→ WHAT YOU NEED TO DO
The whole of the data must be transcribed exactly.

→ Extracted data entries

····················

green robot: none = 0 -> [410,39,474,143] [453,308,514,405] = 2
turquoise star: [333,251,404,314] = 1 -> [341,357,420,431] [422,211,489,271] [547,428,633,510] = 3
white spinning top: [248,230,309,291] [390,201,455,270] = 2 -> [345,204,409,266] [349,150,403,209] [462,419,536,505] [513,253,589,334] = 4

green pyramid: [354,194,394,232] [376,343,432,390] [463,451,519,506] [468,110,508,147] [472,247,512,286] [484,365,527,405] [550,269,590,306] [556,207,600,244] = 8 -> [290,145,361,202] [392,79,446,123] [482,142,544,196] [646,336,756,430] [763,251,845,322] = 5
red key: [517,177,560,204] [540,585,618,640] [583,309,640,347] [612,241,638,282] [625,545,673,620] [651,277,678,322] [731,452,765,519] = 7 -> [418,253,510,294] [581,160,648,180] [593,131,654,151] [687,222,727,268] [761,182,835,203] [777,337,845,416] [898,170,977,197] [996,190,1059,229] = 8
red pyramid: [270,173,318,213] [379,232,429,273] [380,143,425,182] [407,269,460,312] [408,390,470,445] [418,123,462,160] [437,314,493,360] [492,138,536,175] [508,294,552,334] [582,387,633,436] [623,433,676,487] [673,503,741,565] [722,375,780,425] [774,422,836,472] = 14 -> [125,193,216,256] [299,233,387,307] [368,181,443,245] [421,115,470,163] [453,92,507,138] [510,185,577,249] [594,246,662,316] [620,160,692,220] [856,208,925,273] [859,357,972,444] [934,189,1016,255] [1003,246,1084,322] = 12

····················

→ SOLVED EXERCISE
green robot: none = 0 -> [410,39,474,143] [453,308,514,405] = 2
turquoise star: [333,251,404,314] = 1 -> [341,357,420,431] [422,211,489,271] [547,428,633,510] = 3
white spinning top: [248,230,309,291] [390,201,455,270] = 2 -> [345,204,409,266] [349,150,403,209] [462,419,536,505] [513,253,589,334] = 4

green pyramid: [354,194,394,232] [376,343,432,390] [463,451,519,506] [468,110,508,147] [472,247,512,286] [484,365,527,405] [550,269,590,306] [556,207,600,244] = 8 -> [290,145,361,202] [392,79,446,123] [482,142,544,196] [646,336,756,430] [763,251,845,322] = 5
red key: [517,177,560,204] [540,585,618,640] [583,309,640,347] [612,241,638,282] [625,545,673,620] [651,277,678,322] [731,452,765,519] = 7 -> [418,253,510,294] [581,160,648,180] [593,131,654,151] [687,222,727,268] [761,182,835,203] [777,337,845,416] [898,170,977,197] [996,190,1059,229] = 8
red pyramid: [270,173,318,213] [379,232,429,273] [380,143,425,182] [407,269,460,312] [408,390,470,445] [418,123,462,160] [437,314,493,360] [492,138,536,175] [508,294,552,334] [582,387,633,436] [623,433,676,487] [673,503,741,565] [722,375,780,425] [774,422,836,472] = 14 -> [125,193,216,256] [299,233,387,307] [368,181,443,245] [421,115,470,163] [453,92,507,138] [510,185,577,249] [594,246,662,316] [620,160,692,220] [856,208,925,273] [859,357,972,444] [934,189,1016,255] [1003,246,1084,322] = 12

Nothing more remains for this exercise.